Copy exactly the line containing "R1: 47k (5V, N1) -> 24k (5V, N1)" and all the lines that follow it to the end of the records, minus the pictures.

Before-and-after change records:
========
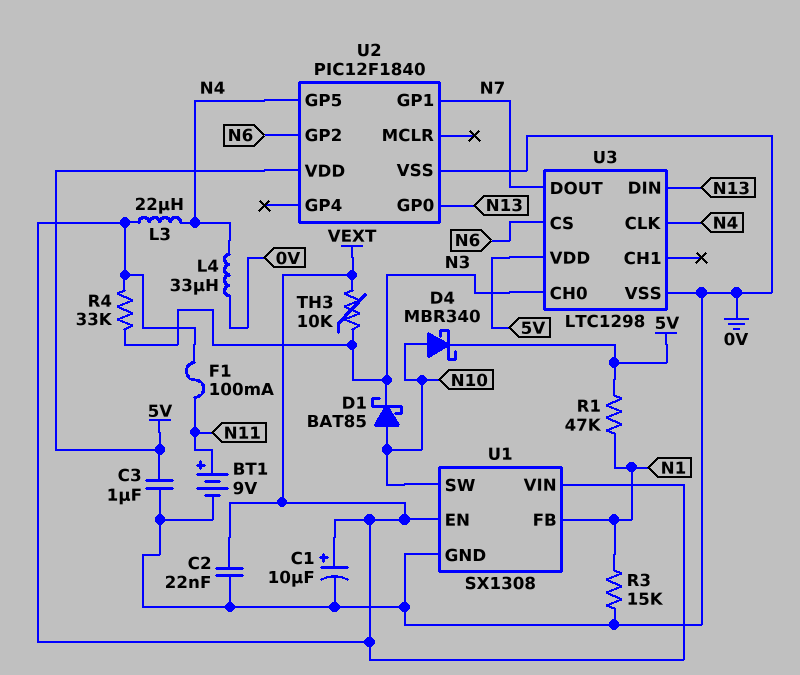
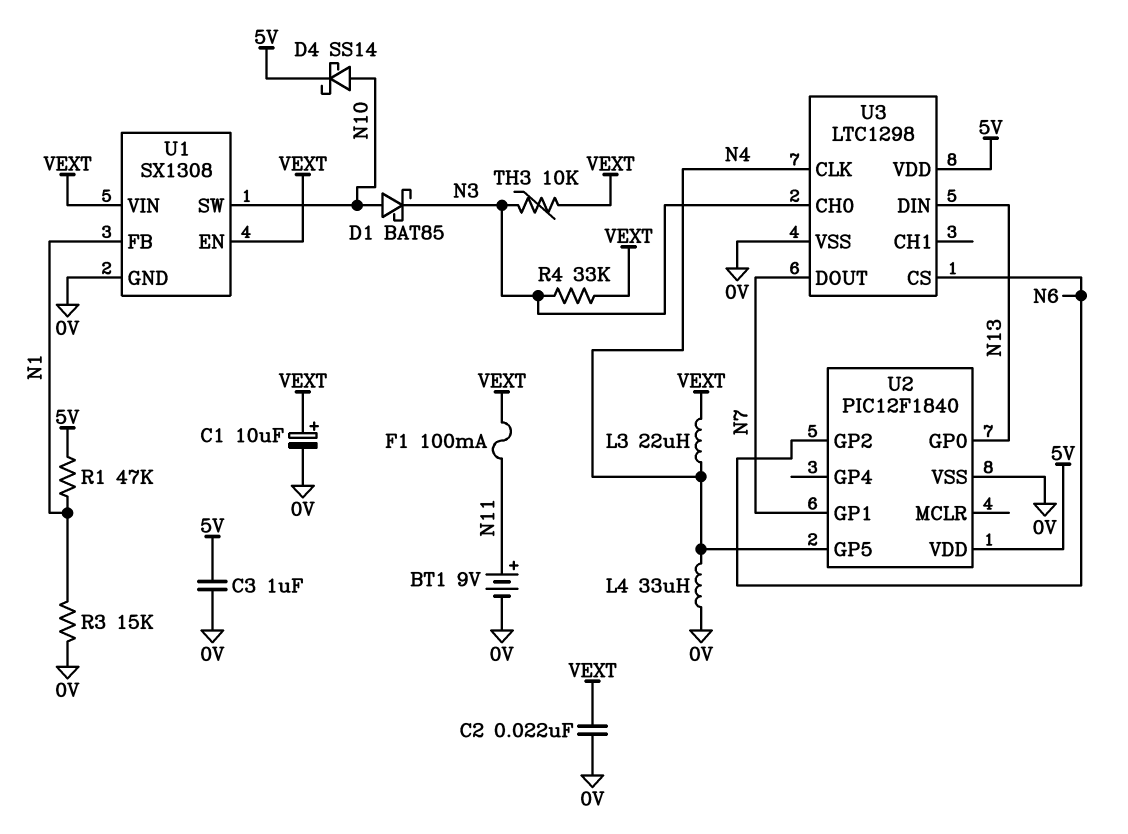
D4: schottky MBR340 (A N10, K 5V) -> schottky SS14 (A N10, K 5V)

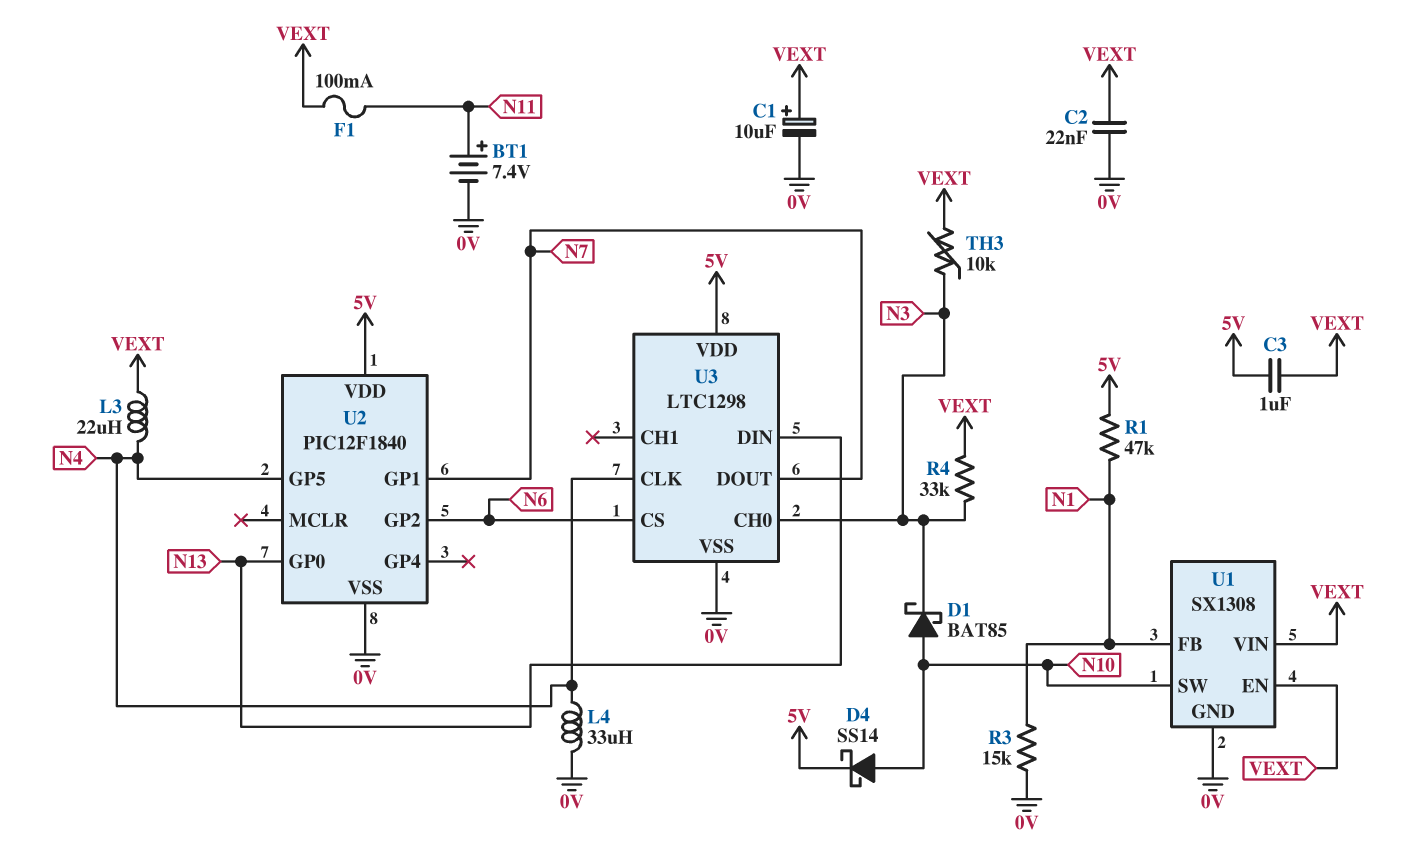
BT1: 9V (plus N11, minus 0V) -> 7.4V (plus N11, minus 0V)
C3: 1uF (0V, 5V) -> 1uF (5V, VEXT)

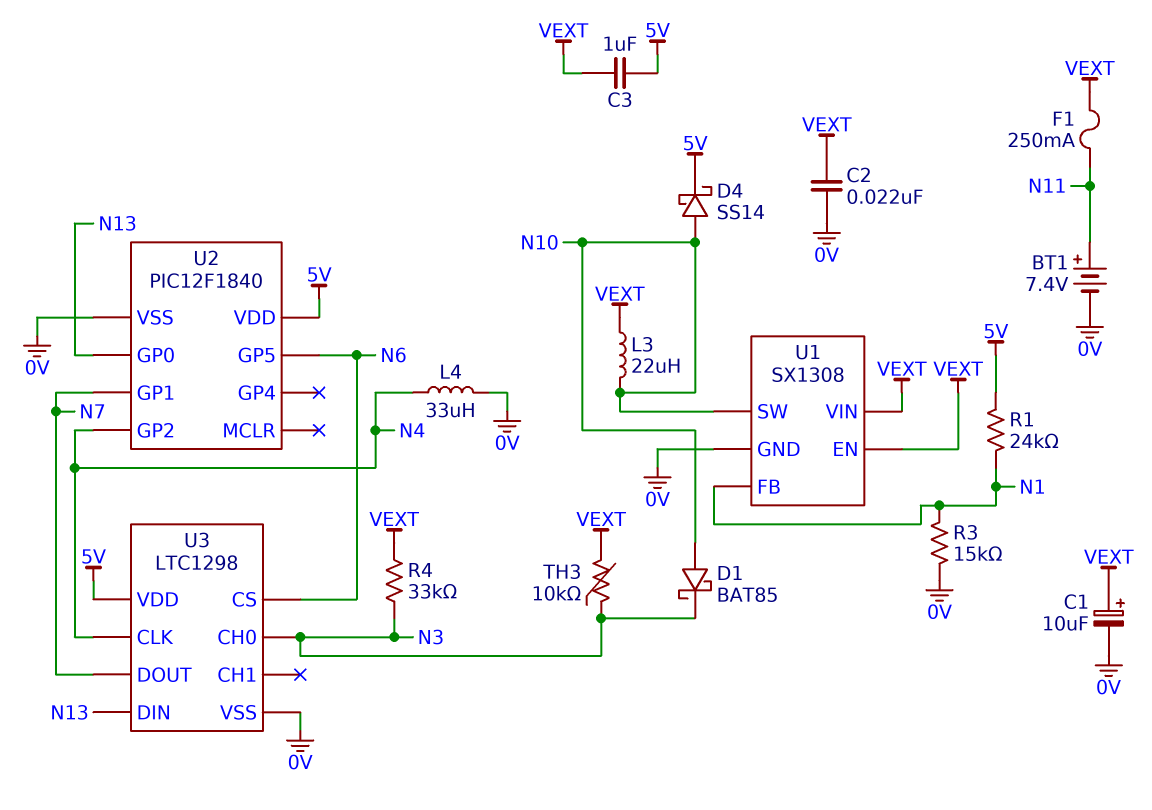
F1: 100mA (N11, VEXT) -> 250mA (N11, VEXT)
L3: 22uH (N4, VEXT) -> 22uH (N10, VEXT)
R1: 47k (5V, N1) -> 24k (5V, N1)
U2 pin GP2: N6 -> N4
U2 pin GP5: N4 -> N6

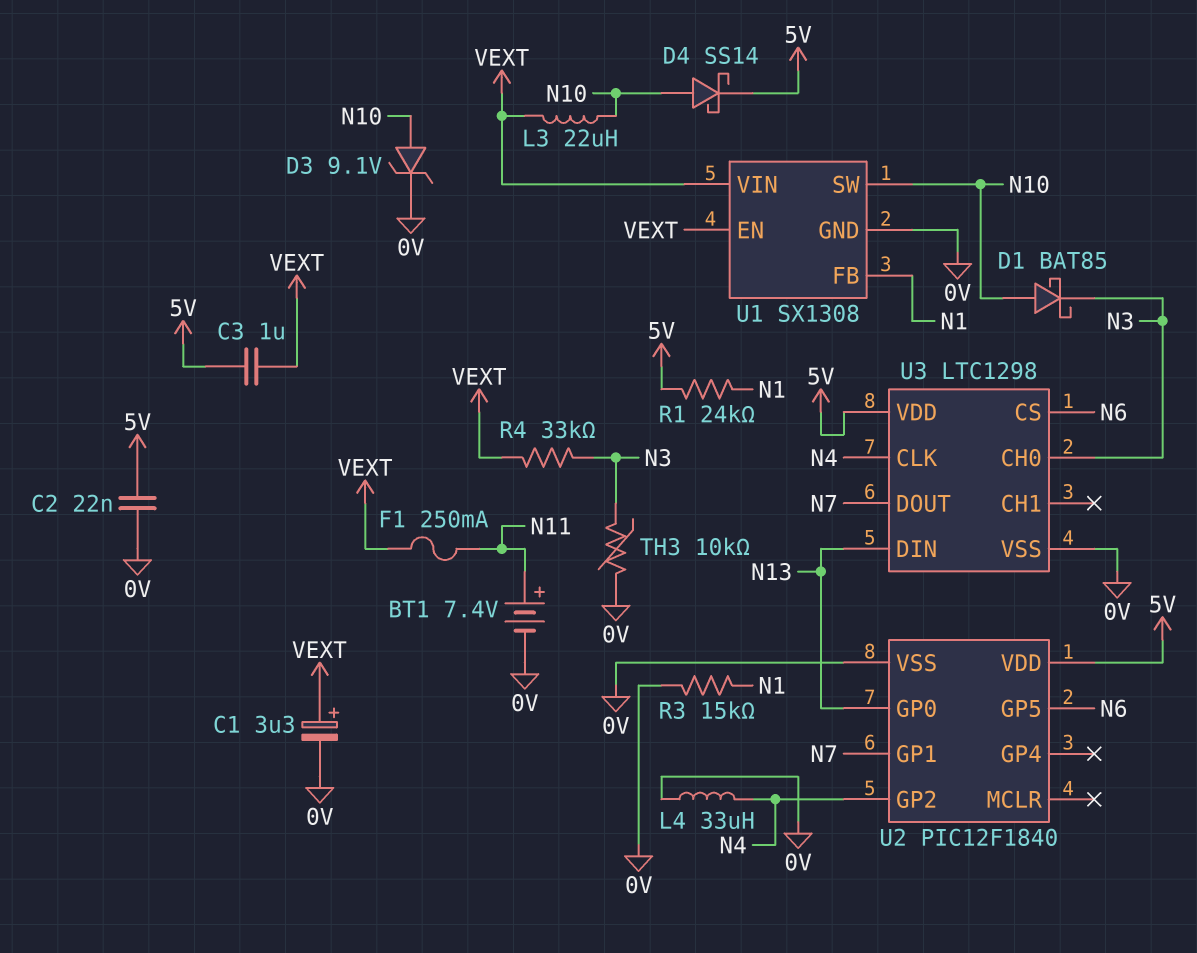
C1: 10uF (plus VEXT, minus 0V) -> 3.3uF (plus VEXT, minus 0V)
C2: 22nF (0V, VEXT) -> 22nF (0V, 5V)
D3: none -> zener 9.1V (A N10, K 0V)
TH3: 10k (N3, VEXT) -> 10k (0V, N3)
========
### Your solution
R1: 47k (5V, N1) -> 24k (5V, N1)
U2 pin GP2: N6 -> N4
U2 pin GP5: N4 -> N6

C1: 10uF (plus VEXT, minus 0V) -> 3.3uF (plus VEXT, minus 0V)
C2: 22nF (0V, VEXT) -> 22nF (0V, 5V)
D3: none -> zener 9.1V (A N10, K 0V)
TH3: 10k (N3, VEXT) -> 10k (0V, N3)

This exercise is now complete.